[Edit difference data]
■ ■ ■ ■

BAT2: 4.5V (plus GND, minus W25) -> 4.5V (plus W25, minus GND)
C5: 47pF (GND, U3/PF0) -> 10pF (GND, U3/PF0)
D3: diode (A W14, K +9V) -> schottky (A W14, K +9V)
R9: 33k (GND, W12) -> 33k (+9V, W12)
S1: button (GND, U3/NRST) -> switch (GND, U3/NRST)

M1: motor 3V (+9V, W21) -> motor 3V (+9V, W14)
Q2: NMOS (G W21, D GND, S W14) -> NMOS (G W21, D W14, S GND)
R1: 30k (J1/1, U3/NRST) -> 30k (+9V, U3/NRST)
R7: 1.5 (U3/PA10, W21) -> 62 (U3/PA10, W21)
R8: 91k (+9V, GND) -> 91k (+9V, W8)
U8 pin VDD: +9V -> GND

■ ■ ■ ■

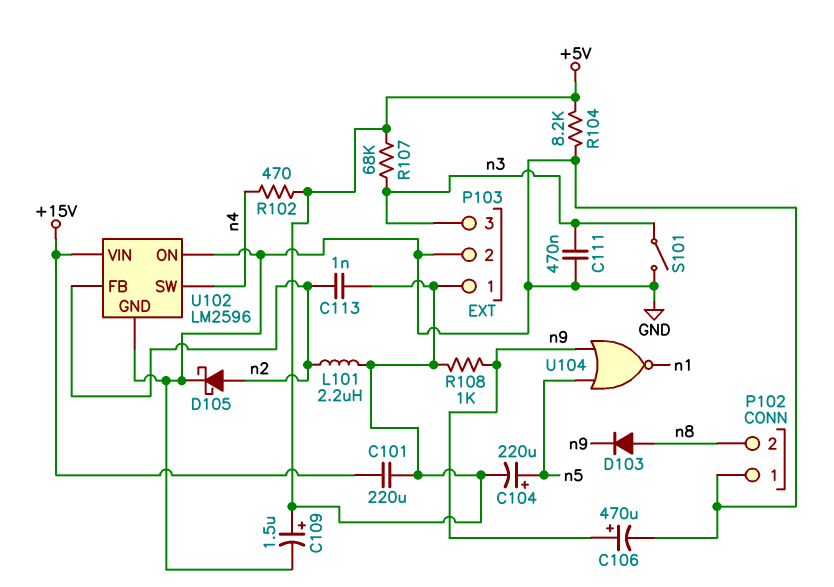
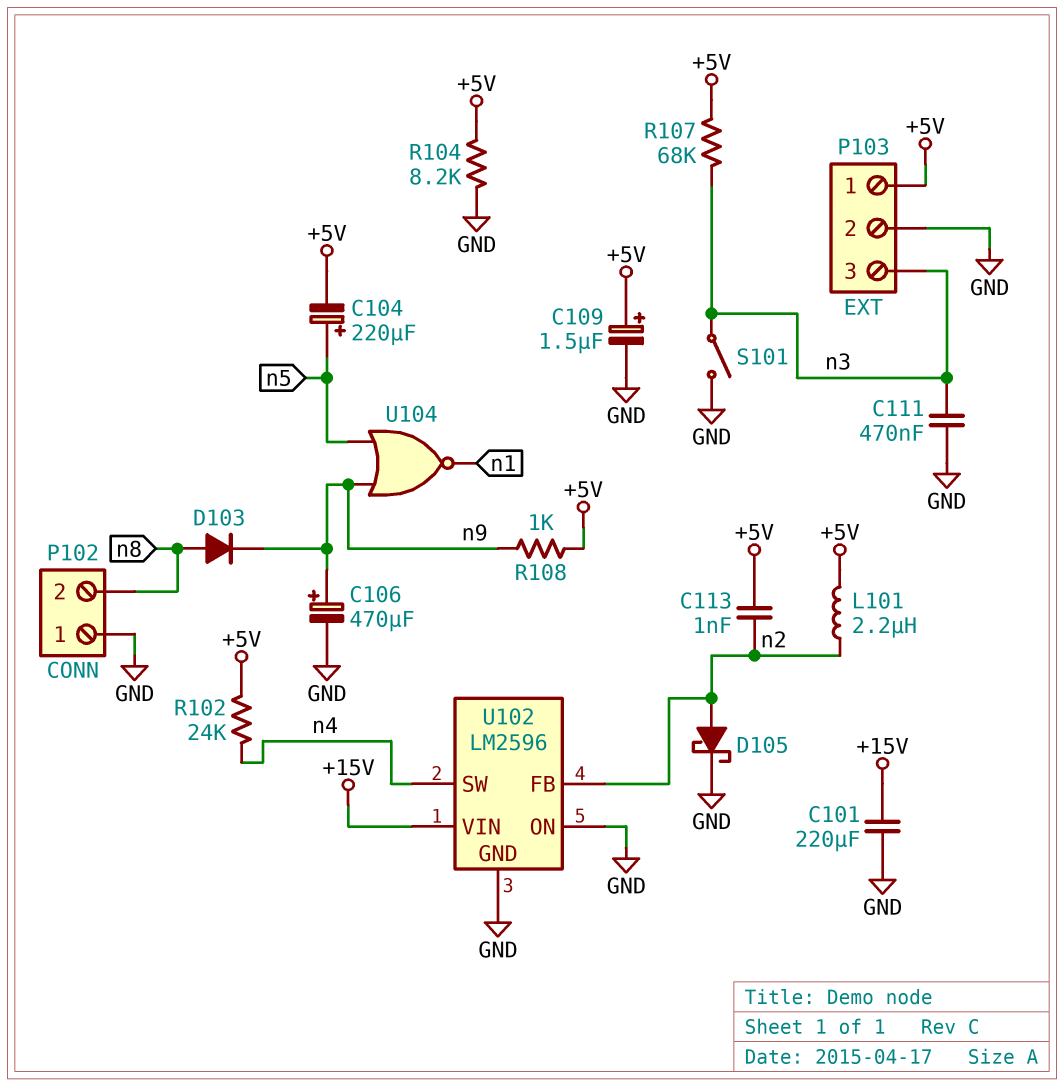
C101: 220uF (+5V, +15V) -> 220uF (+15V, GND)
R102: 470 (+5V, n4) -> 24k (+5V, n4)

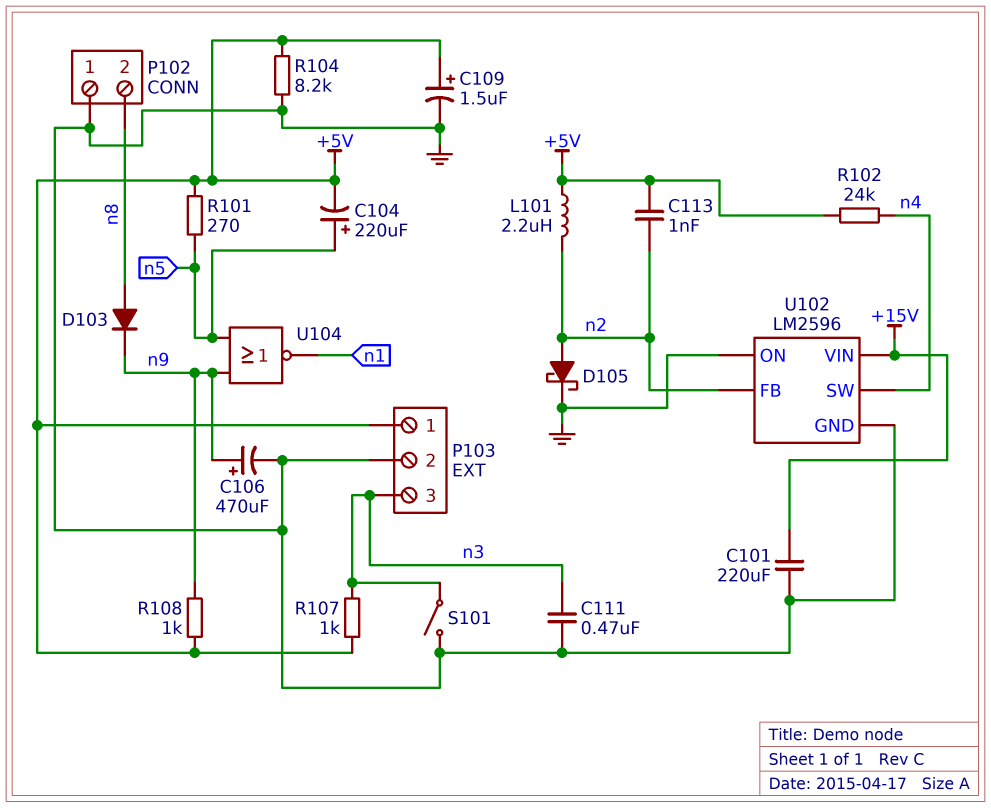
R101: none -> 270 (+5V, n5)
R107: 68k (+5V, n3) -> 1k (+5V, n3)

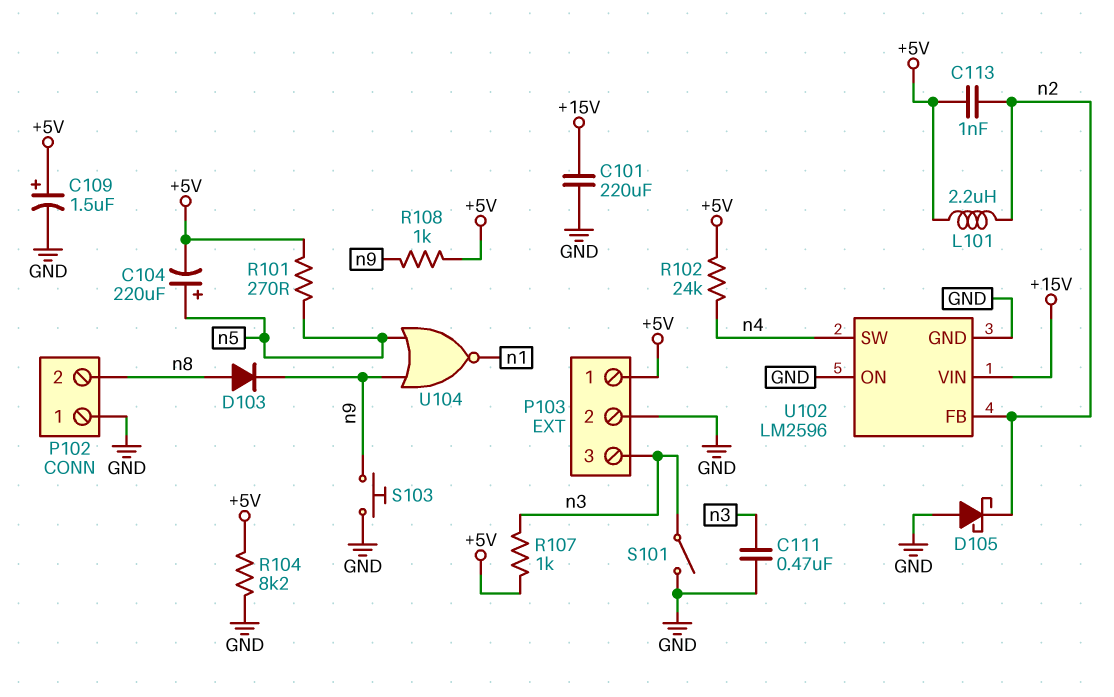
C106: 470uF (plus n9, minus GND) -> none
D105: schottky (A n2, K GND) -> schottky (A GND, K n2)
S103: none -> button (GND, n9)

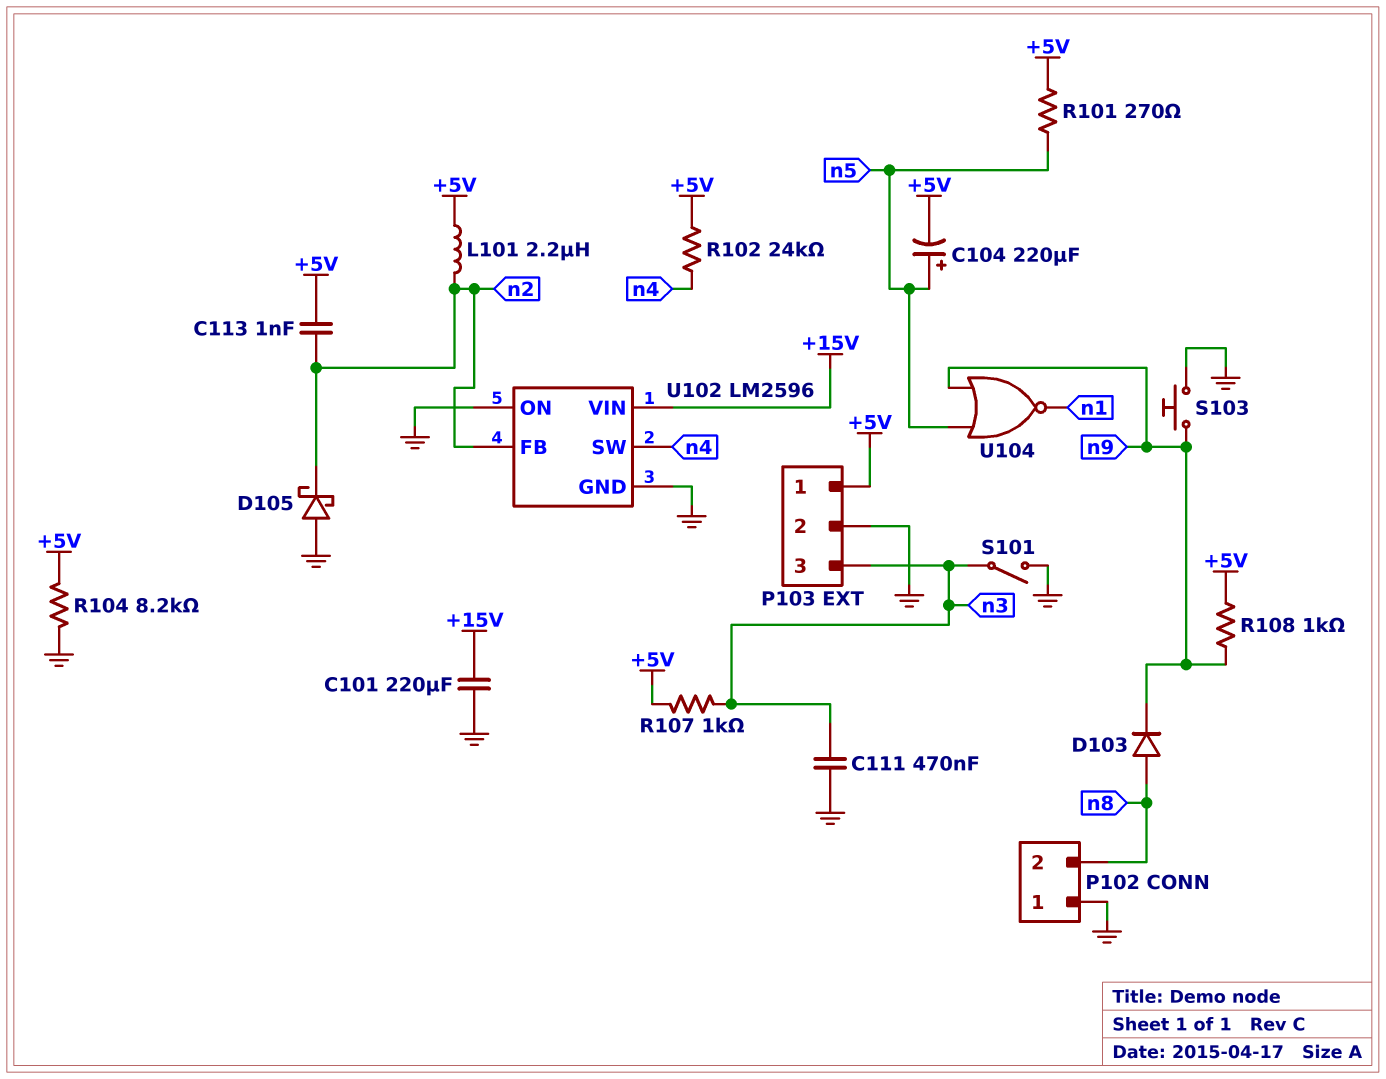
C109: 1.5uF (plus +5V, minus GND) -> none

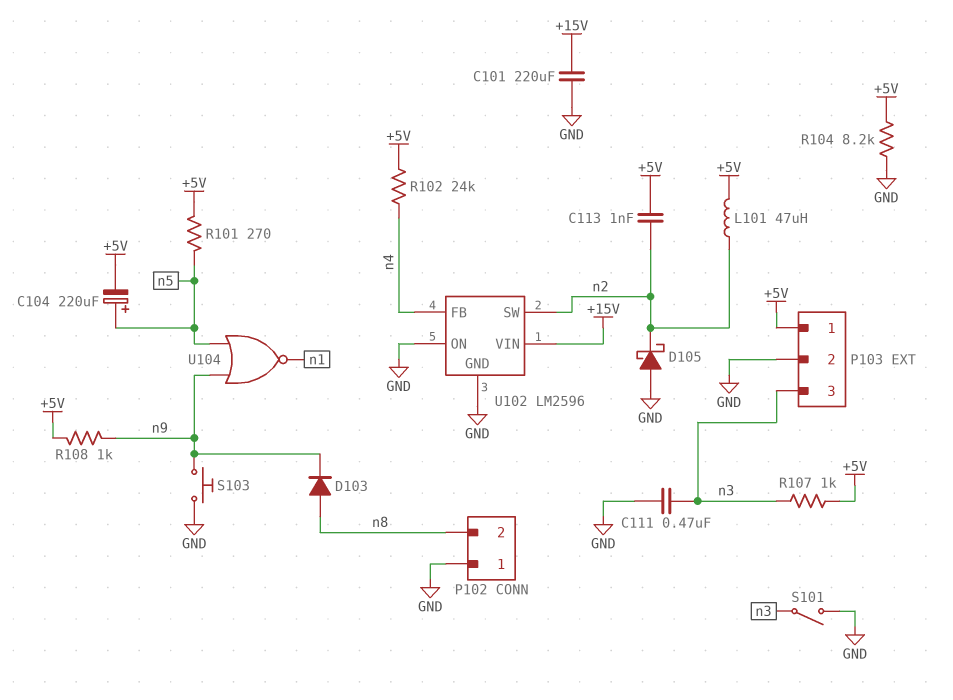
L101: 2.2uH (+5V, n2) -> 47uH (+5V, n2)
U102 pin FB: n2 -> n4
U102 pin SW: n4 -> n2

■ ■ ■ ■

◆ PROBLEM
Would you write out exactly the lines above, starting at the line containing "C101: 220uF (+5V, +15V) -> 220uF (+15V, GND)" and stopping after the line containing "U102 pin SW: n4 -> n2"? Omit the pictures.

◆ ANSWER SPACE
C101: 220uF (+5V, +15V) -> 220uF (+15V, GND)
R102: 470 (+5V, n4) -> 24k (+5V, n4)

R101: none -> 270 (+5V, n5)
R107: 68k (+5V, n3) -> 1k (+5V, n3)

C106: 470uF (plus n9, minus GND) -> none
D105: schottky (A n2, K GND) -> schottky (A GND, K n2)
S103: none -> button (GND, n9)

C109: 1.5uF (plus +5V, minus GND) -> none

L101: 2.2uH (+5V, n2) -> 47uH (+5V, n2)
U102 pin FB: n2 -> n4
U102 pin SW: n4 -> n2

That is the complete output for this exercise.